[Before-and-after object listings]
+++++
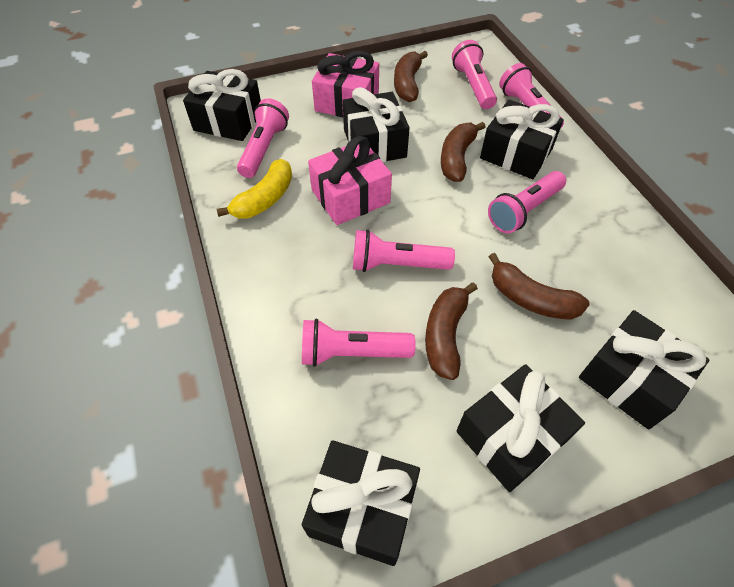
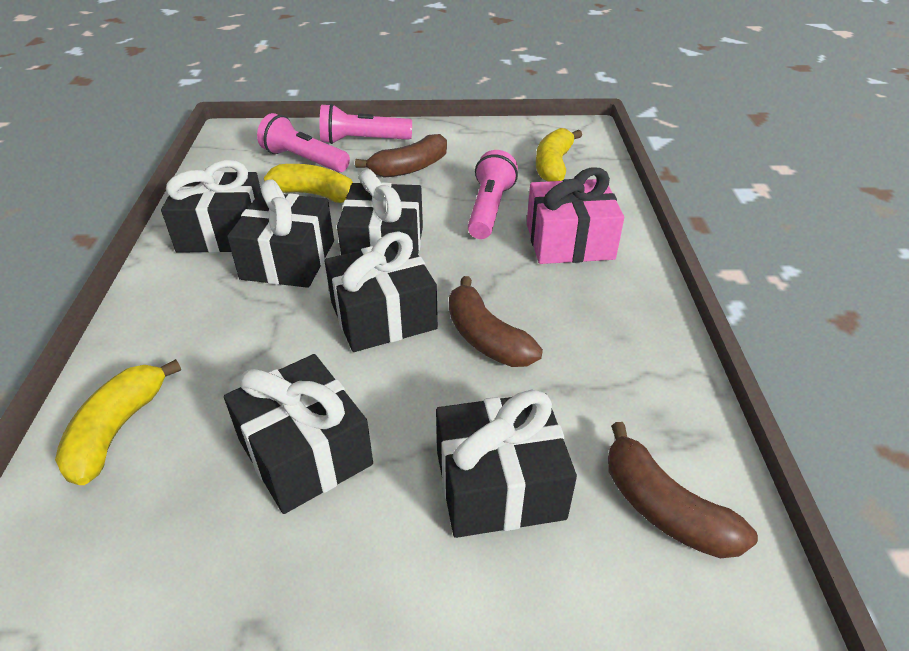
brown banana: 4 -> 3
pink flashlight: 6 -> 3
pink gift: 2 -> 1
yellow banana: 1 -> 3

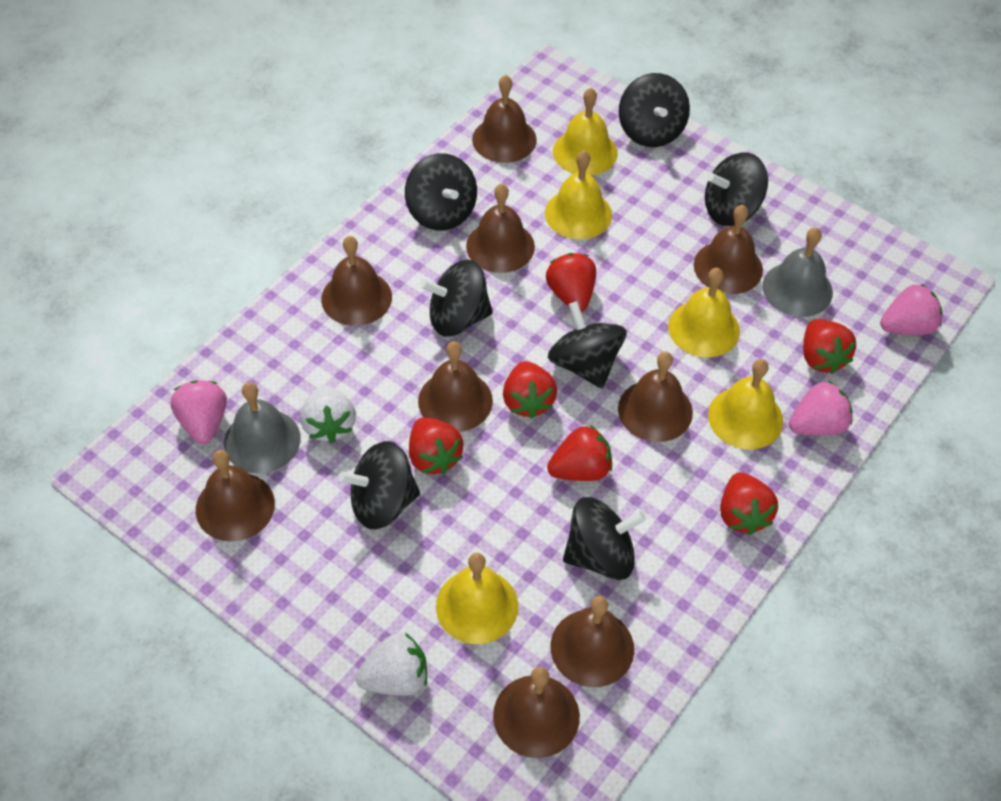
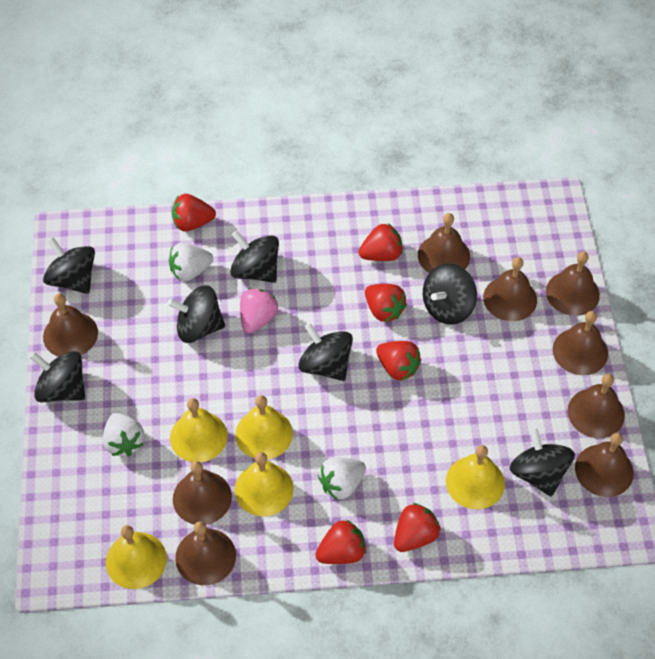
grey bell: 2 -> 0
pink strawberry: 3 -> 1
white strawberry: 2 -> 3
+++++
→ **Work order**:
Beginning with the line with "yellow banana: 1 -> 3", repeat the entries above exactly, up to and including the last line, leaving out pictures.

→ **Task solution**:
yellow banana: 1 -> 3

grey bell: 2 -> 0
pink strawberry: 3 -> 1
white strawberry: 2 -> 3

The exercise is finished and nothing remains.